**Problem**
Please repeat the lines below word for word, leaving out the pictures.

Stored data entries

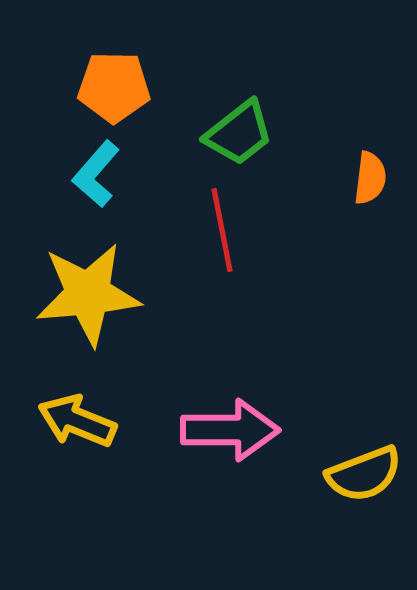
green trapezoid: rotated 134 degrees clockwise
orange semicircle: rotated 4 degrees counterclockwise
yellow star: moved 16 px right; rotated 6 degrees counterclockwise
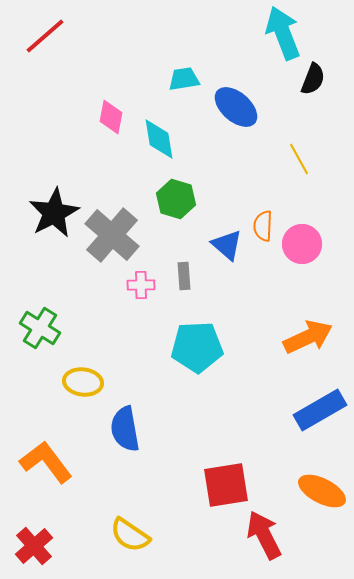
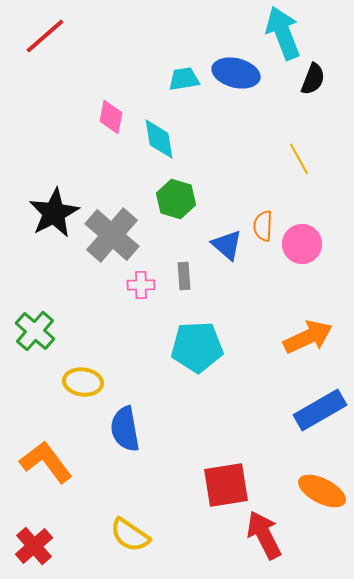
blue ellipse: moved 34 px up; rotated 27 degrees counterclockwise
green cross: moved 5 px left, 3 px down; rotated 9 degrees clockwise
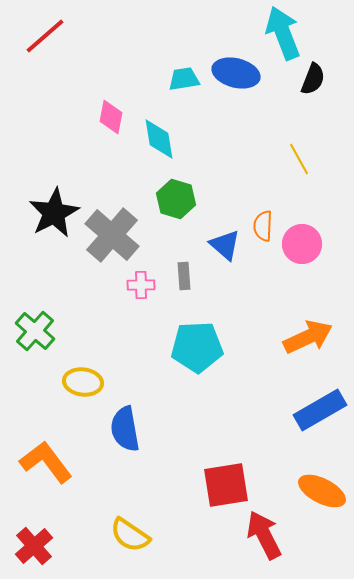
blue triangle: moved 2 px left
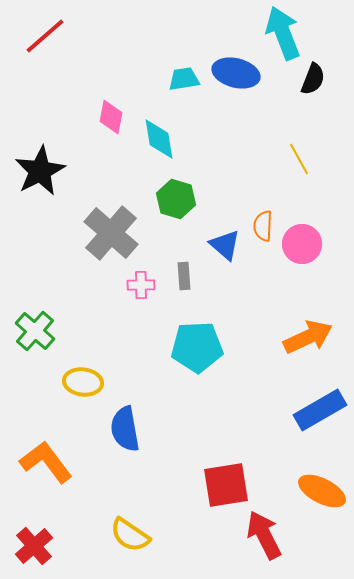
black star: moved 14 px left, 42 px up
gray cross: moved 1 px left, 2 px up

**Task answer**
green trapezoid: rotated 134 degrees clockwise
orange semicircle: rotated 4 degrees counterclockwise
yellow star: moved 16 px right; rotated 6 degrees counterclockwise
blue ellipse: moved 34 px up; rotated 27 degrees counterclockwise
green cross: moved 5 px left, 3 px down; rotated 9 degrees clockwise
blue triangle: moved 2 px left
black star: moved 14 px left, 42 px up
gray cross: moved 1 px left, 2 px up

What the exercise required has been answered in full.